• _TASK DETAILS_
Could you put the data into a numbered list, beginning at the line that has "Determine the [X, Y]" and stopping after the line that has "center [283, 515].", with nothing outside that span? Drop any blank lines and leave the pictures out.

• _PROVIDED DATA_
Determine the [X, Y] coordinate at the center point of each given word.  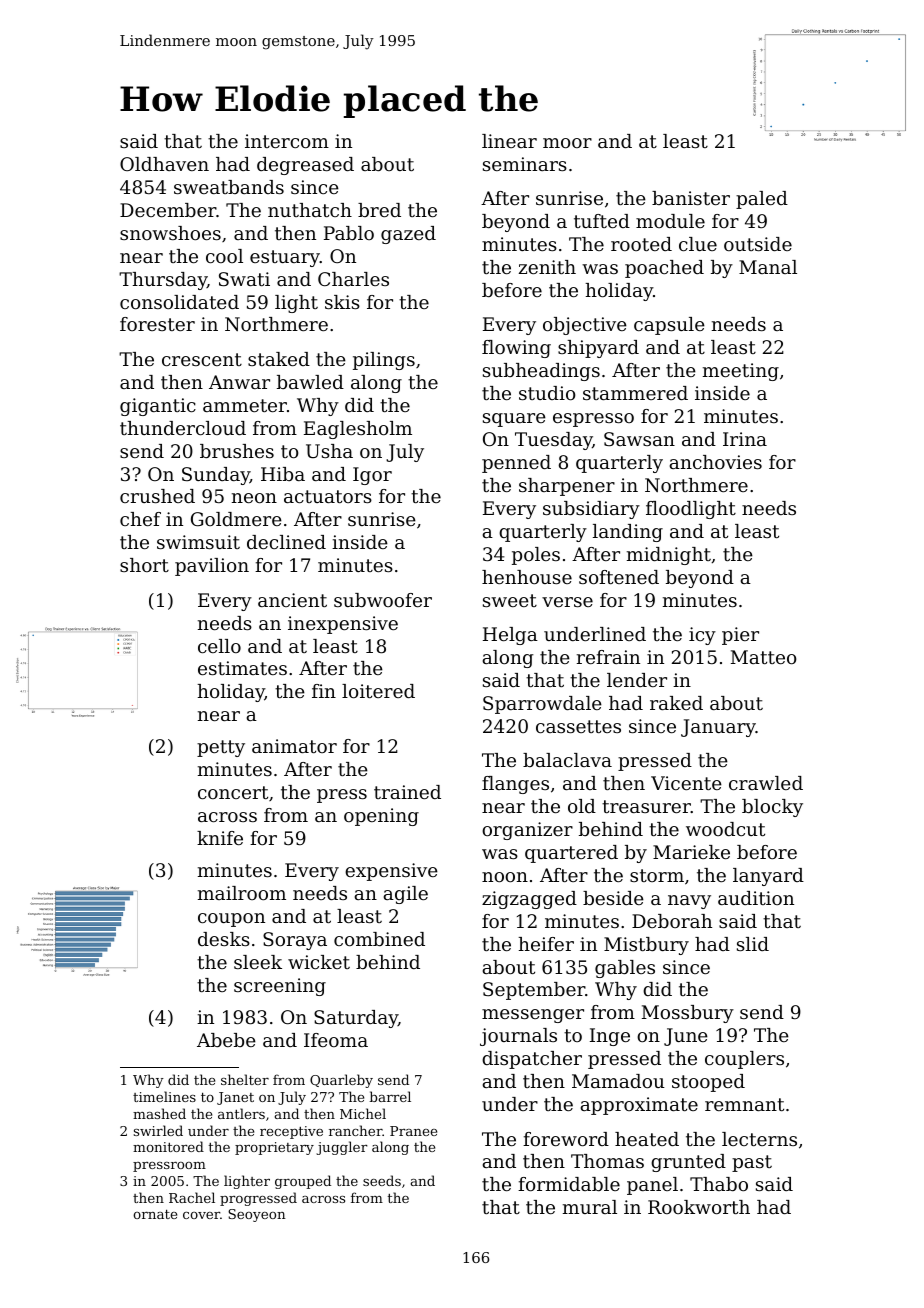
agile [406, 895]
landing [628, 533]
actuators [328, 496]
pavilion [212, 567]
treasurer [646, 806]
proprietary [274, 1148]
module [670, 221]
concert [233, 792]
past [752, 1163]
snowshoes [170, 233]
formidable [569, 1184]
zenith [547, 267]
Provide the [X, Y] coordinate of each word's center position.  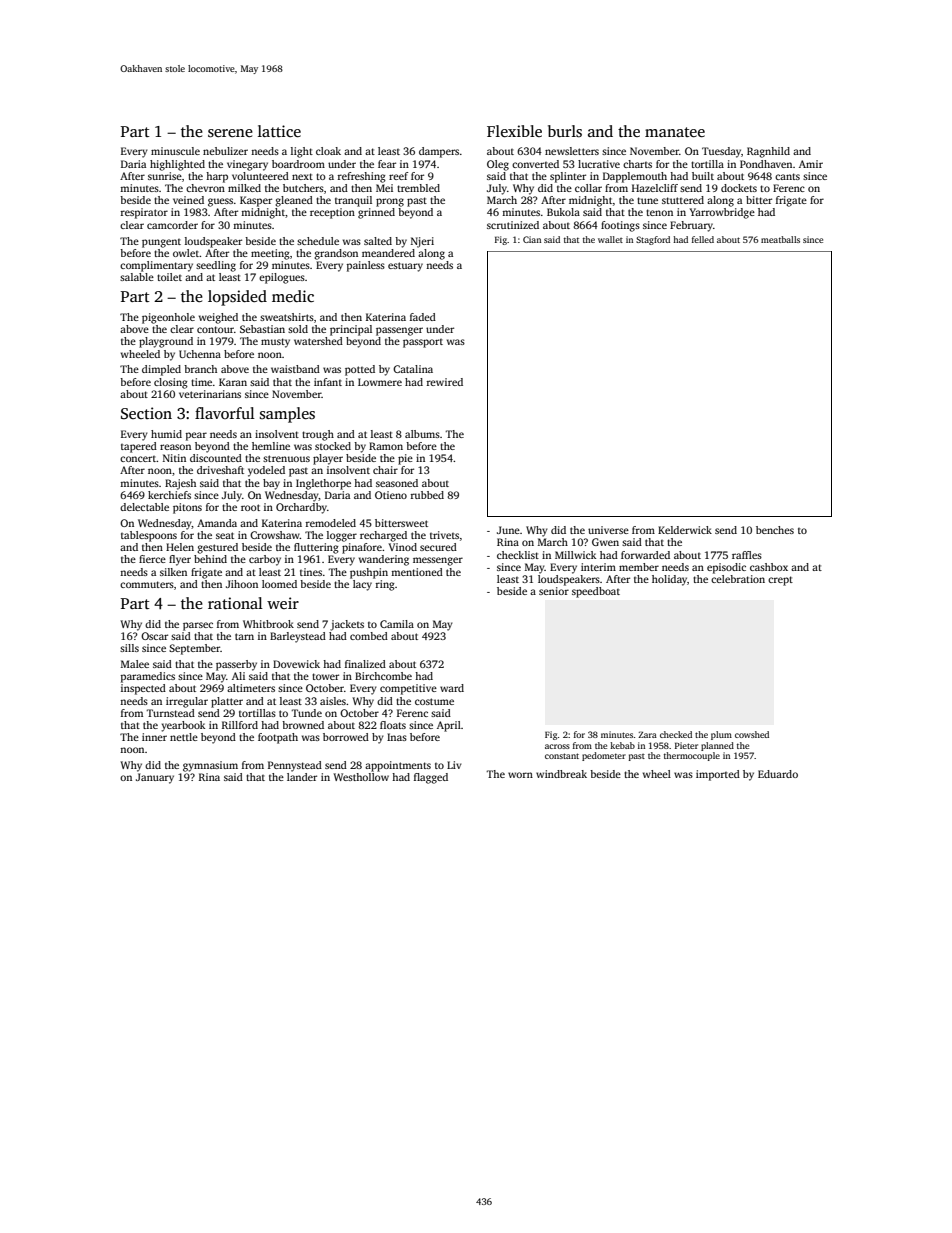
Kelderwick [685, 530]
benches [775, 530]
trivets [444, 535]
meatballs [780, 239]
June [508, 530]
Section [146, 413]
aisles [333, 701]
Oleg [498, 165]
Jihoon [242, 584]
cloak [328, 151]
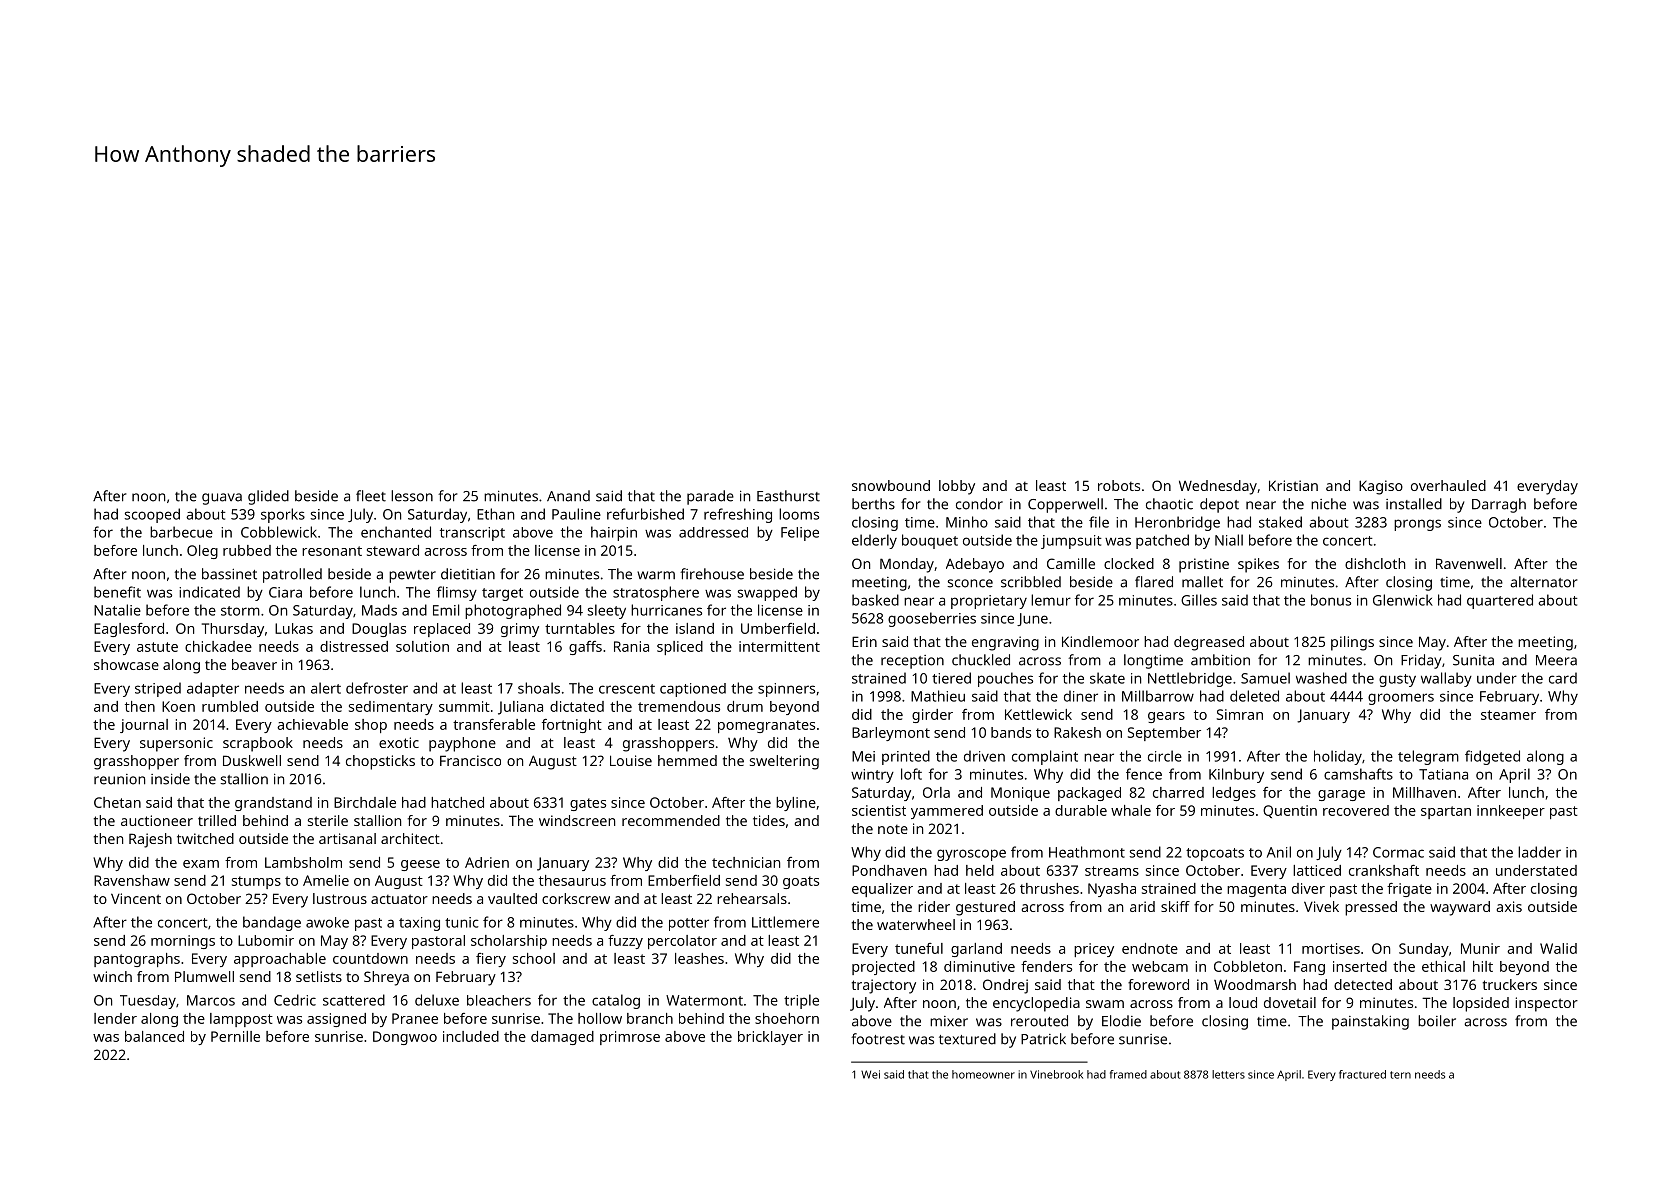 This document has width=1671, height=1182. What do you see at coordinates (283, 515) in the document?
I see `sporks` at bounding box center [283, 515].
* * *
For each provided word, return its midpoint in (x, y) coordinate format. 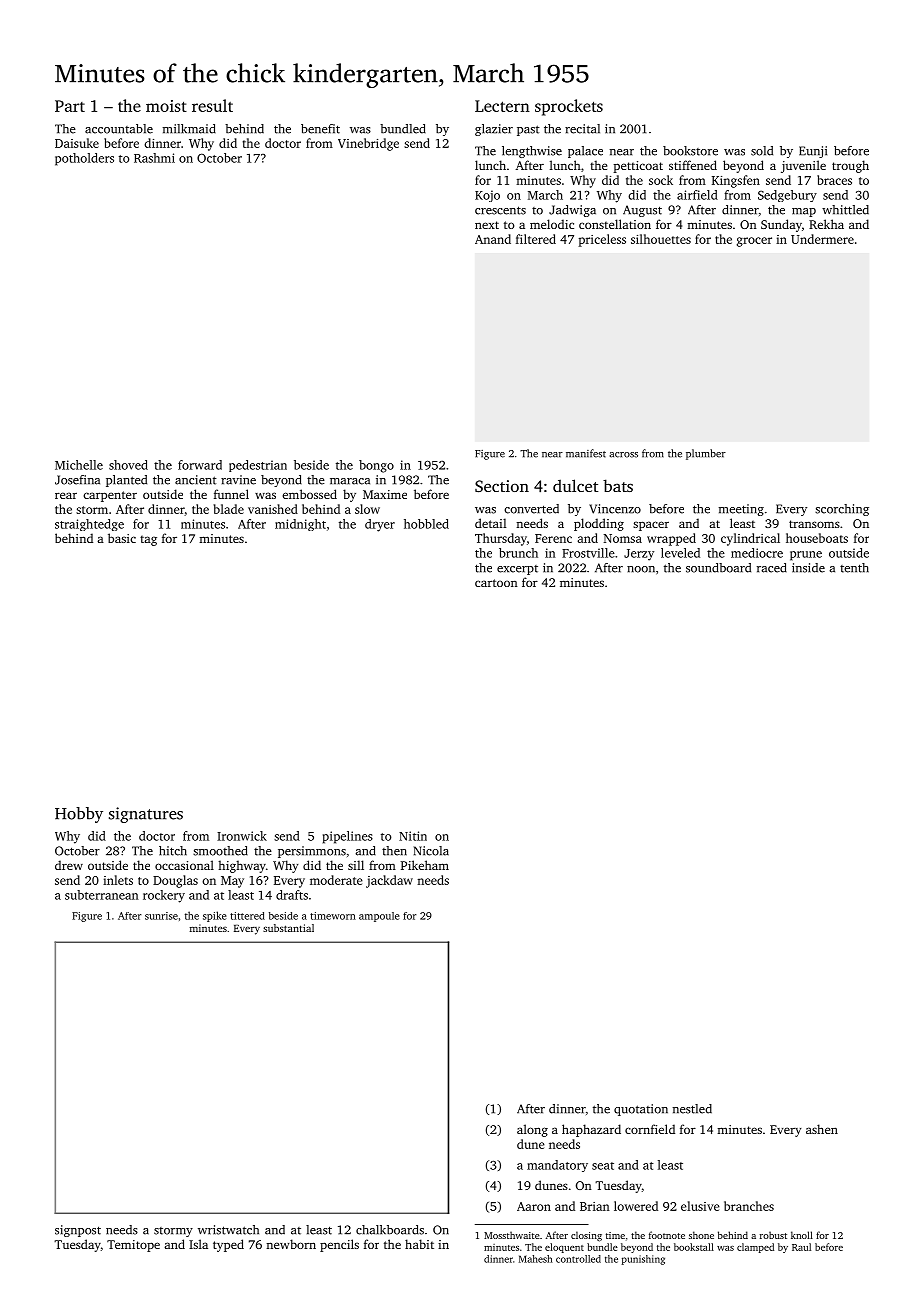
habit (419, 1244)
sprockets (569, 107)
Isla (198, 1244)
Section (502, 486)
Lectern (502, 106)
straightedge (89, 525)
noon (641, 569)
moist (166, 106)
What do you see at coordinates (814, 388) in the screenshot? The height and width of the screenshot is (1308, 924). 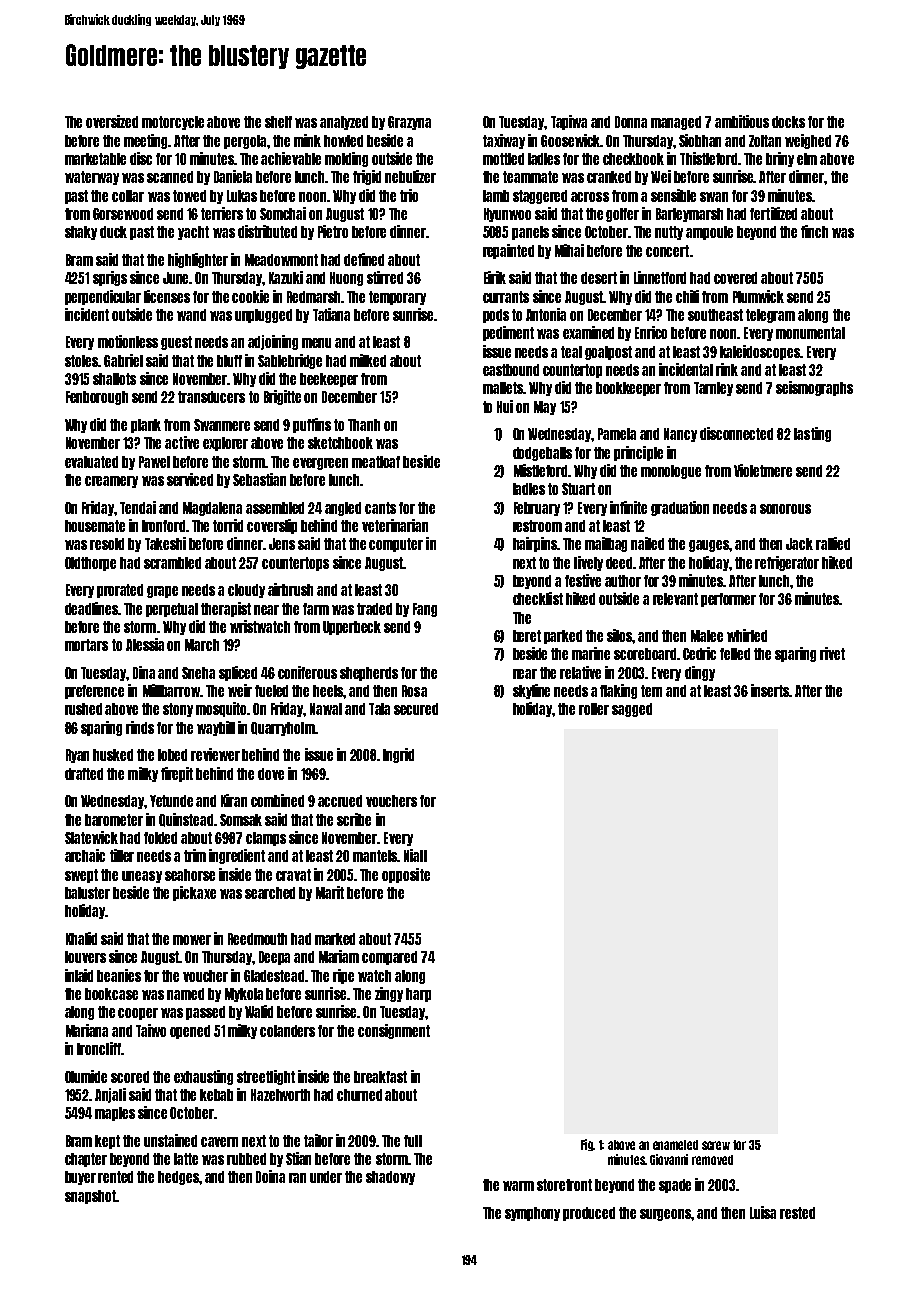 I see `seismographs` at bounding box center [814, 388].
--
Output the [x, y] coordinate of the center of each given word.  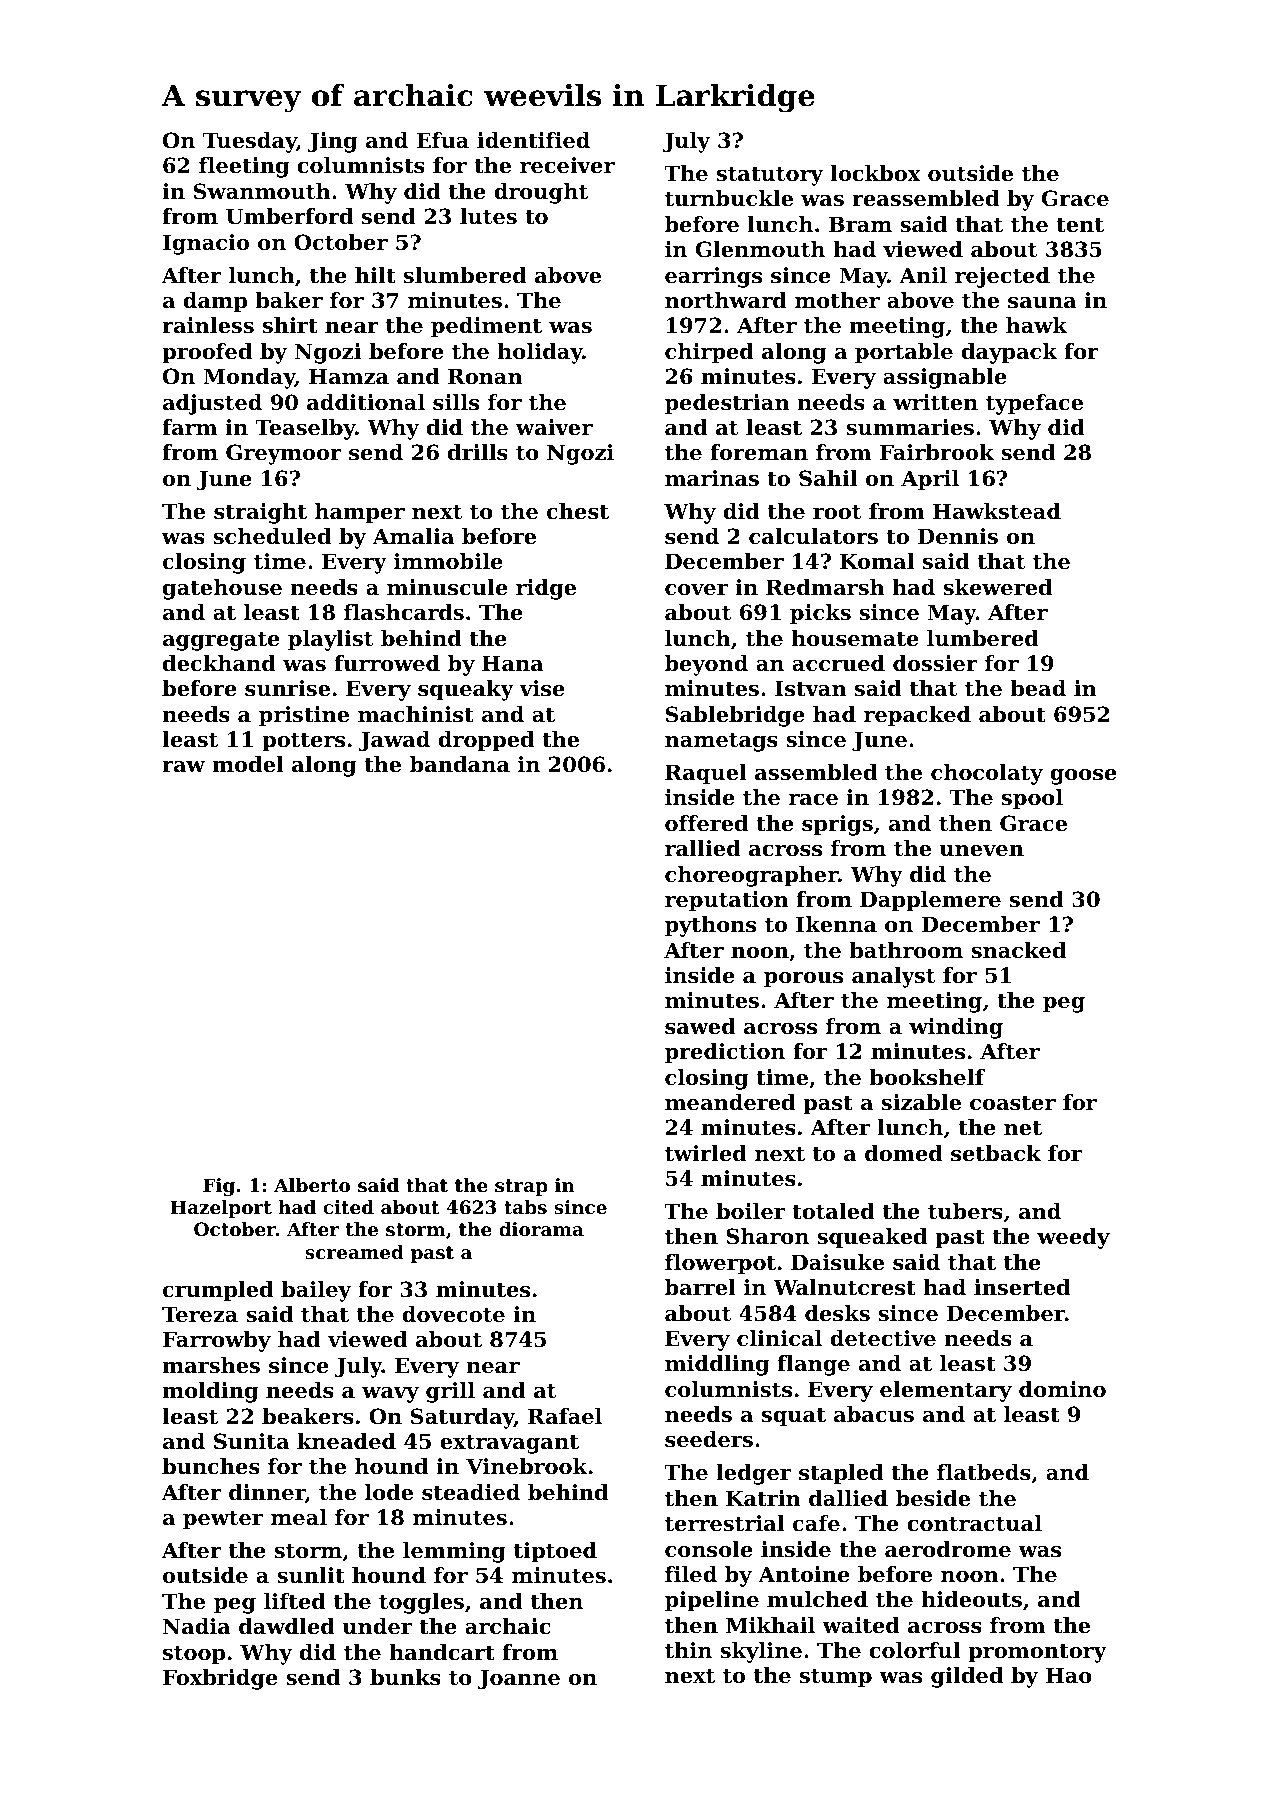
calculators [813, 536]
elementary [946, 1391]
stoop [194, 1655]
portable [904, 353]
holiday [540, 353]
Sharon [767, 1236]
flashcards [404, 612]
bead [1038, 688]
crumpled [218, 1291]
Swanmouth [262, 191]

• _RESULT OF THIS TASK_
1. Determine the [X, Y] coordinate at the center point of each given word.  
2. agile [406, 895]
3. landing [628, 533]
4. actuators [328, 496]
5. pavilion [212, 567]
6. treasurer [646, 806]
7. proprietary [274, 1148]
8. module [670, 221]
9. concert [233, 792]
10. past [752, 1163]
11. snowshoes [170, 233]
12. formidable [569, 1184]
13. zenith [547, 267]
14. Provide the [X, Y] coordinate of each word's center position.  
15. Kelderwick [685, 530]
16. benches [775, 530]
17. trivets [444, 535]
18. meatballs [780, 239]
19. June [508, 530]
20. Section [146, 413]
21. aisles [333, 701]
22. Oleg [498, 165]
23. Jihoon [242, 584]
24. cloak [328, 151]
25.  This document has width=1671, height=1182. What do you see at coordinates (283, 515) in the document?
26. I see `sporks` at bounding box center [283, 515].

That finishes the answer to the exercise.